Your task is to repeat exactly the lines below between the line holding "pink arrow at" and the line holding "orange square: moved 3 px up", inclusive, and only those.
##### Data shown #####
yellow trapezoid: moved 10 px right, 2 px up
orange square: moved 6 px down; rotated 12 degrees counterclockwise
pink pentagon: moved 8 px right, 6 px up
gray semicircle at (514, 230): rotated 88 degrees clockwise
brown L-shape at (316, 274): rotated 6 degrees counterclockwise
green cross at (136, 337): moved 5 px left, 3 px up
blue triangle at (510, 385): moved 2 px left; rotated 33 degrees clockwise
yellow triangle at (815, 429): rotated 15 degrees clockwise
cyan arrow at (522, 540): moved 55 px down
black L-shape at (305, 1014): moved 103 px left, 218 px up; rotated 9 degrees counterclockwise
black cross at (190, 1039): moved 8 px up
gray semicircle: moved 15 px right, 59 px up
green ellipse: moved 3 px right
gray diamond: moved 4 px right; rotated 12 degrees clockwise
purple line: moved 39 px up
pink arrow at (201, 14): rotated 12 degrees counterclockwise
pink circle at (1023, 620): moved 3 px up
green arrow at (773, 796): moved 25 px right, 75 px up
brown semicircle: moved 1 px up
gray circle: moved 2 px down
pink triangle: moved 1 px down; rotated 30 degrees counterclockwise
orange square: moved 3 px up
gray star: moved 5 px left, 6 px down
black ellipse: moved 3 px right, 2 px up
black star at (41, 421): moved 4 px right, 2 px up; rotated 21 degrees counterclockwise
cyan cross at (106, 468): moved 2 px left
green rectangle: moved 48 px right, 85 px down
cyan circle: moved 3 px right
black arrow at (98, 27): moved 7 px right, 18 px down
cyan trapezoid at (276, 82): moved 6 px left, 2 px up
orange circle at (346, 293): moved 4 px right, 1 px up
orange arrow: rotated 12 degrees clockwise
#####
Output for this task »
pink arrow at (201, 14): rotated 12 degrees counterclockwise
pink circle at (1023, 620): moved 3 px up
green arrow at (773, 796): moved 25 px right, 75 px up
brown semicircle: moved 1 px up
gray circle: moved 2 px down
pink triangle: moved 1 px down; rotated 30 degrees counterclockwise
orange square: moved 3 px up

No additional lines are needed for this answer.